**WHAT YOU SHOULD DO:** Transcribe every entry word for word. Skip the pictures.

**GIVEN DATA:**
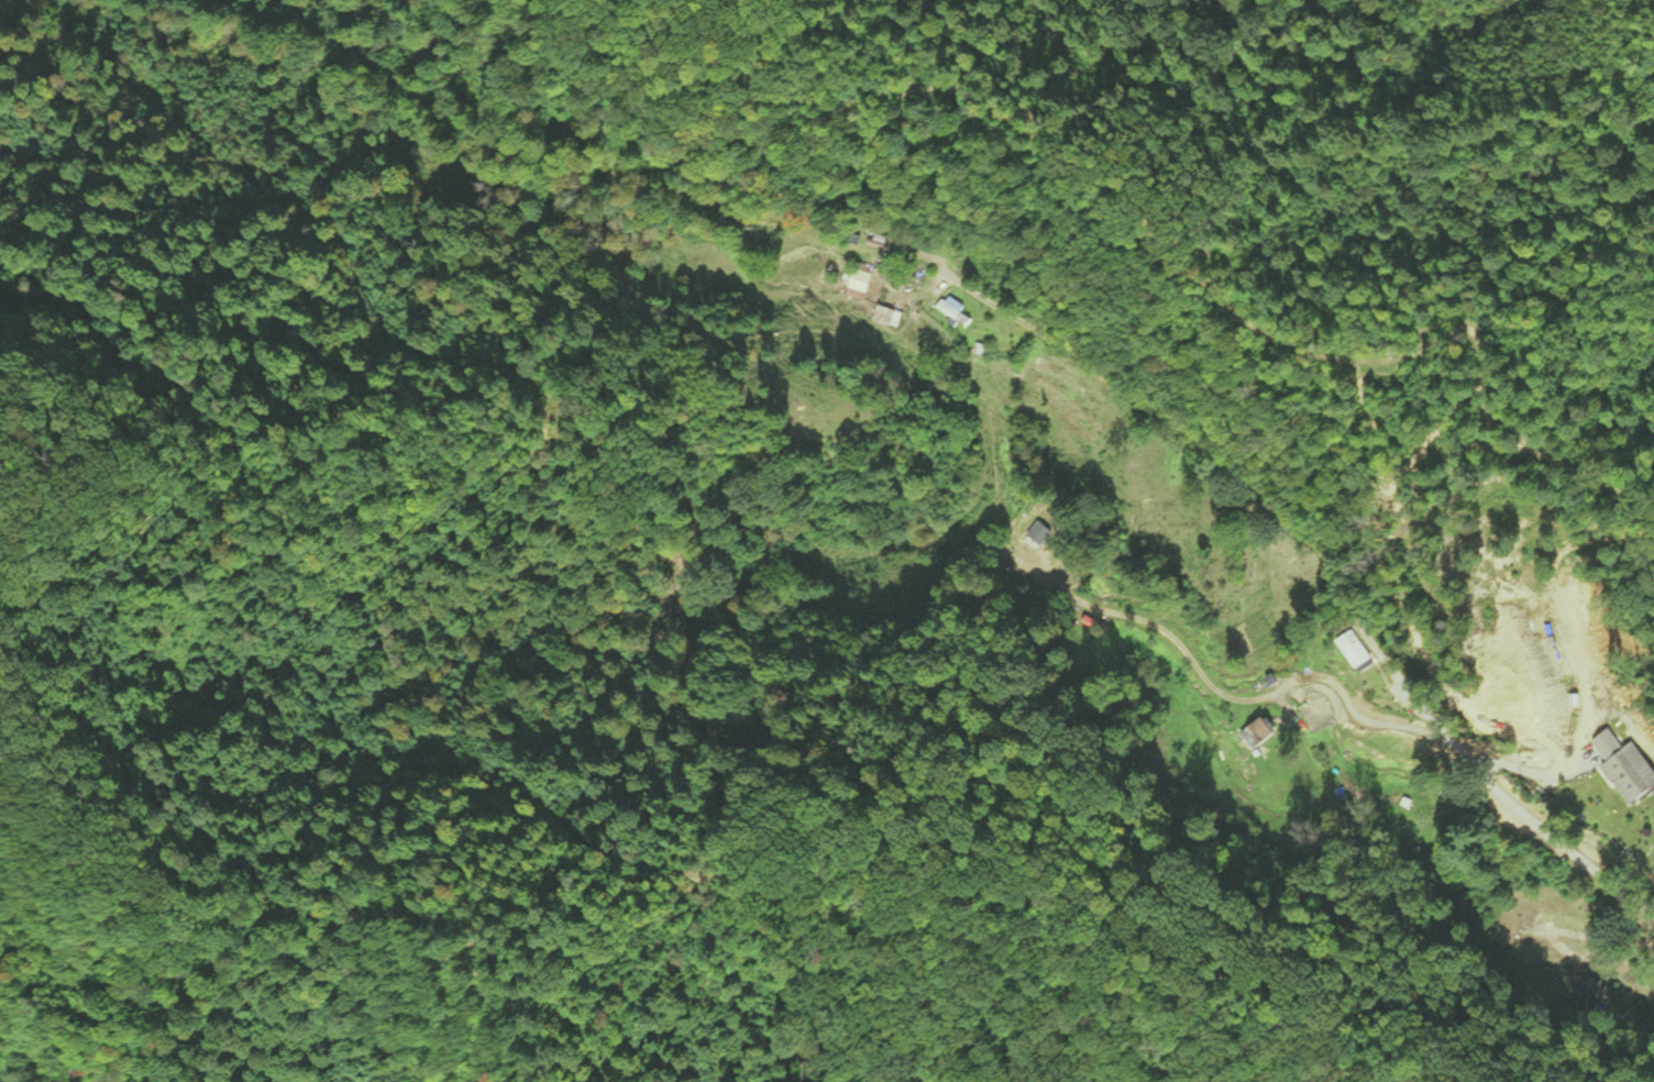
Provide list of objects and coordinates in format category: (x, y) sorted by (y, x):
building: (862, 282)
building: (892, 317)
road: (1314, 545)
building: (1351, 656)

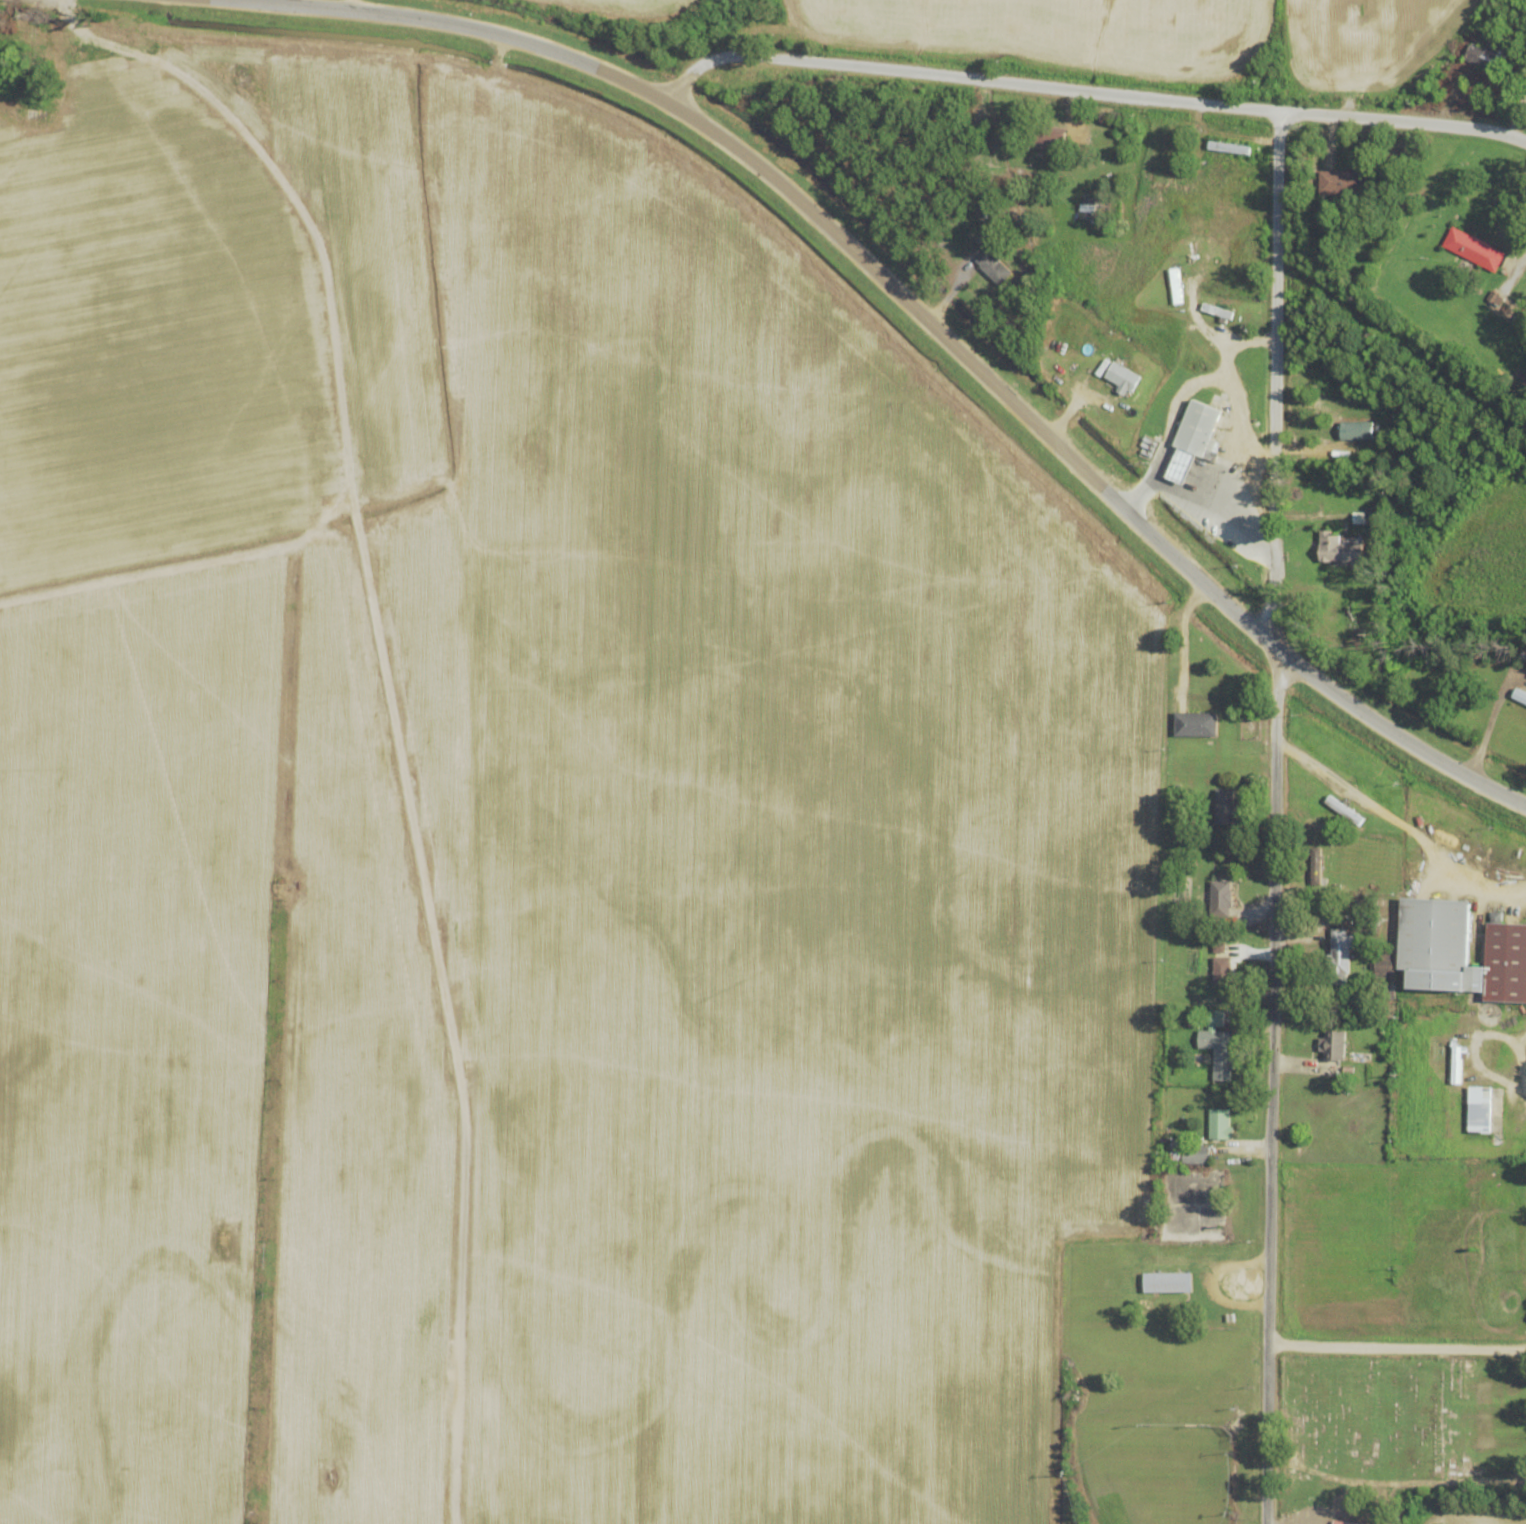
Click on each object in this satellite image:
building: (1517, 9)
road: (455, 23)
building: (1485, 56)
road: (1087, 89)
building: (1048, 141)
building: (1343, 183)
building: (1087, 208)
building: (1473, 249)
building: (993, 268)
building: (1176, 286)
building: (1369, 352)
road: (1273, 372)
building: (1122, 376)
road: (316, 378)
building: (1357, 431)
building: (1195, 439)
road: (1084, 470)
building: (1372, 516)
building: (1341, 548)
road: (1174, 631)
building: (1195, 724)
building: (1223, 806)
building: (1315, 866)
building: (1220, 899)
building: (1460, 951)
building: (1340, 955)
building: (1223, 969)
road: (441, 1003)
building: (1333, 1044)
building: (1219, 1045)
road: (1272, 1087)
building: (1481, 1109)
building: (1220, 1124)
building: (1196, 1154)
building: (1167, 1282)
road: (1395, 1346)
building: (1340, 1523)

**RESULT FOR THIS EXERCISE:**
Provide list of objects and coordinates in format category: (x, y) sorted by (y, x):
building: (862, 282)
building: (892, 317)
road: (1314, 545)
building: (1351, 656)

Click on each object in this satellite image:
building: (1517, 9)
road: (455, 23)
building: (1485, 56)
road: (1087, 89)
building: (1048, 141)
building: (1343, 183)
building: (1087, 208)
building: (1473, 249)
building: (993, 268)
building: (1176, 286)
building: (1369, 352)
road: (1273, 372)
building: (1122, 376)
road: (316, 378)
building: (1357, 431)
building: (1195, 439)
road: (1084, 470)
building: (1372, 516)
building: (1341, 548)
road: (1174, 631)
building: (1195, 724)
building: (1223, 806)
building: (1315, 866)
building: (1220, 899)
building: (1460, 951)
building: (1340, 955)
building: (1223, 969)
road: (441, 1003)
building: (1333, 1044)
building: (1219, 1045)
road: (1272, 1087)
building: (1481, 1109)
building: (1220, 1124)
building: (1196, 1154)
building: (1167, 1282)
road: (1395, 1346)
building: (1340, 1523)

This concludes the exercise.